Reproduce the data in full, exactly as given, leaving images out.

● **Spatial reasoning data**:
******

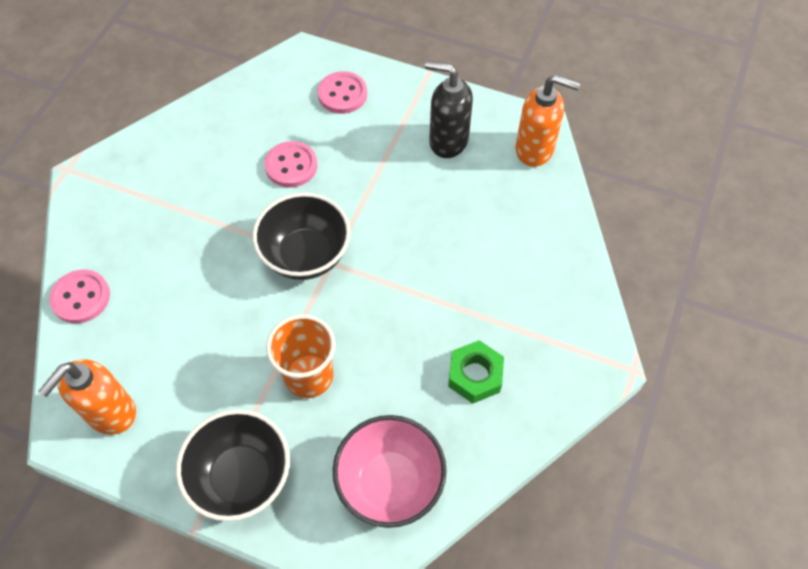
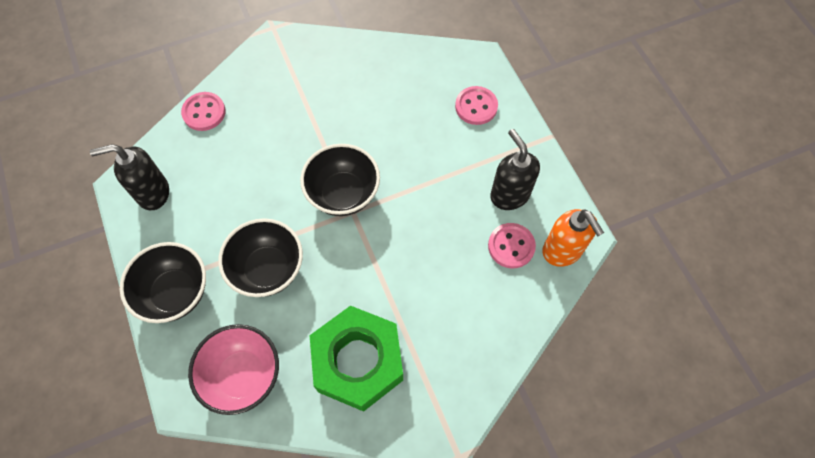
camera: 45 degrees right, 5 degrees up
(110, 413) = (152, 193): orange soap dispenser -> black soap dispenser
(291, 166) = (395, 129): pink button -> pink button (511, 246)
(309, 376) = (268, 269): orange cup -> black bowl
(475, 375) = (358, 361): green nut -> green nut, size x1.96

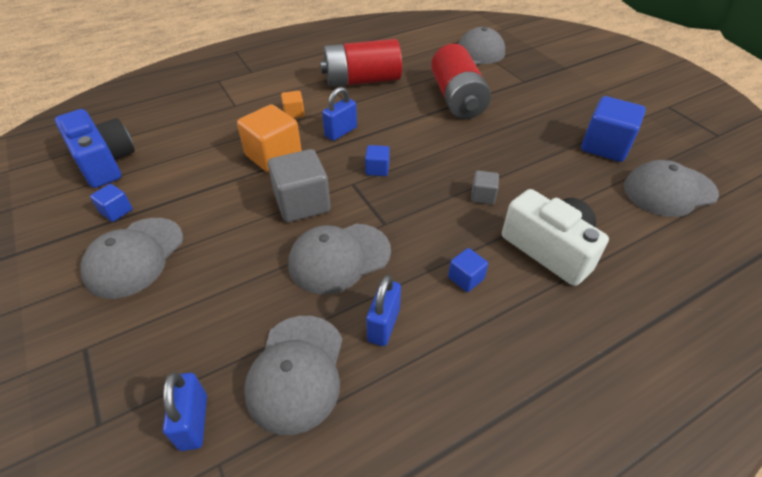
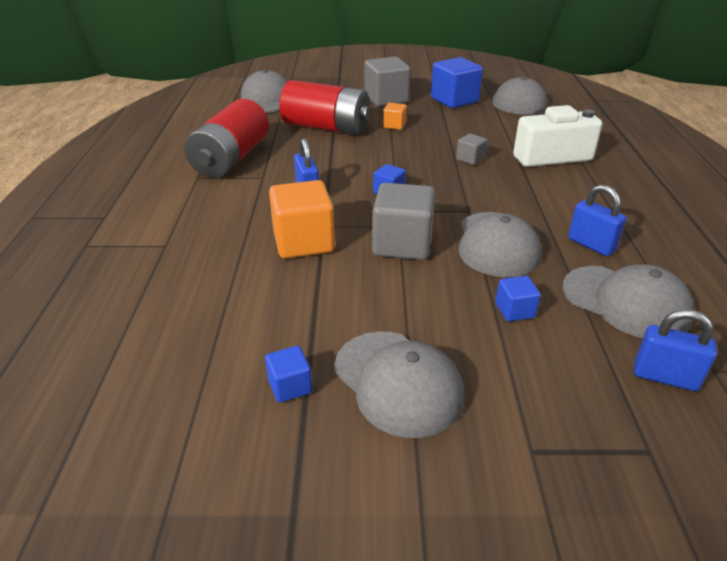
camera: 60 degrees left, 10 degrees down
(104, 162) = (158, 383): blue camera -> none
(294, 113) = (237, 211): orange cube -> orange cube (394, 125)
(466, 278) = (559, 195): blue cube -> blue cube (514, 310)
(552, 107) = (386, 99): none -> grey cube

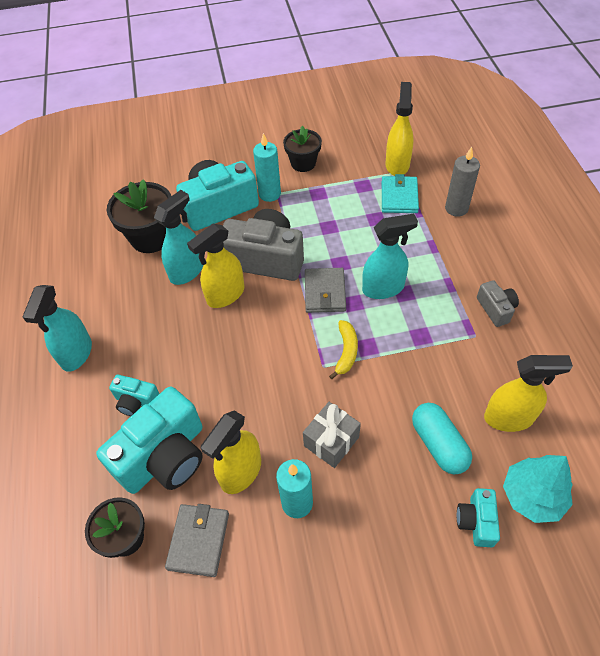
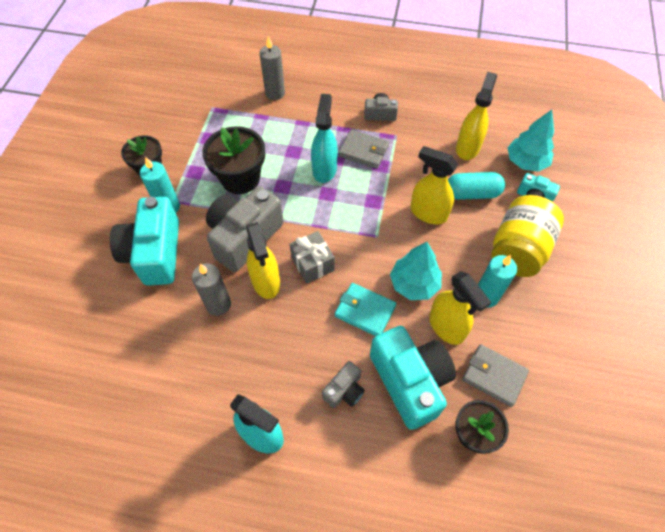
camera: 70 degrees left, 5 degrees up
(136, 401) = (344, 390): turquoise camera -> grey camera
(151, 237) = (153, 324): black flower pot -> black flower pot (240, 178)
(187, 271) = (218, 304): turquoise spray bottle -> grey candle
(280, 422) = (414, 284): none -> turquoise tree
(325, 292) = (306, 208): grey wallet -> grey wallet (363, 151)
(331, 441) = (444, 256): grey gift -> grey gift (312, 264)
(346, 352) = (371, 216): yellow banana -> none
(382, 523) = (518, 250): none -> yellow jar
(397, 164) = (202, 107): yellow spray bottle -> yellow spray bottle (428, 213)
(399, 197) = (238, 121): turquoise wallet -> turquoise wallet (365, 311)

******

● **Output for this task**:
camera: 45 degrees right, 5 degrees up
(110, 413) = (152, 193): orange soap dispenser -> black soap dispenser
(291, 166) = (395, 129): pink button -> pink button (511, 246)
(309, 376) = (268, 269): orange cup -> black bowl
(475, 375) = (358, 361): green nut -> green nut, size x1.96

camera: 60 degrees left, 10 degrees down
(104, 162) = (158, 383): blue camera -> none
(294, 113) = (237, 211): orange cube -> orange cube (394, 125)
(466, 278) = (559, 195): blue cube -> blue cube (514, 310)
(552, 107) = (386, 99): none -> grey cube

camera: 70 degrees left, 5 degrees up
(136, 401) = (344, 390): turquoise camera -> grey camera
(151, 237) = (153, 324): black flower pot -> black flower pot (240, 178)
(187, 271) = (218, 304): turquoise spray bottle -> grey candle
(280, 422) = (414, 284): none -> turquoise tree
(325, 292) = (306, 208): grey wallet -> grey wallet (363, 151)
(331, 441) = (444, 256): grey gift -> grey gift (312, 264)
(346, 352) = (371, 216): yellow banana -> none
(382, 523) = (518, 250): none -> yellow jar
(397, 164) = (202, 107): yellow spray bottle -> yellow spray bottle (428, 213)
(399, 197) = (238, 121): turquoise wallet -> turquoise wallet (365, 311)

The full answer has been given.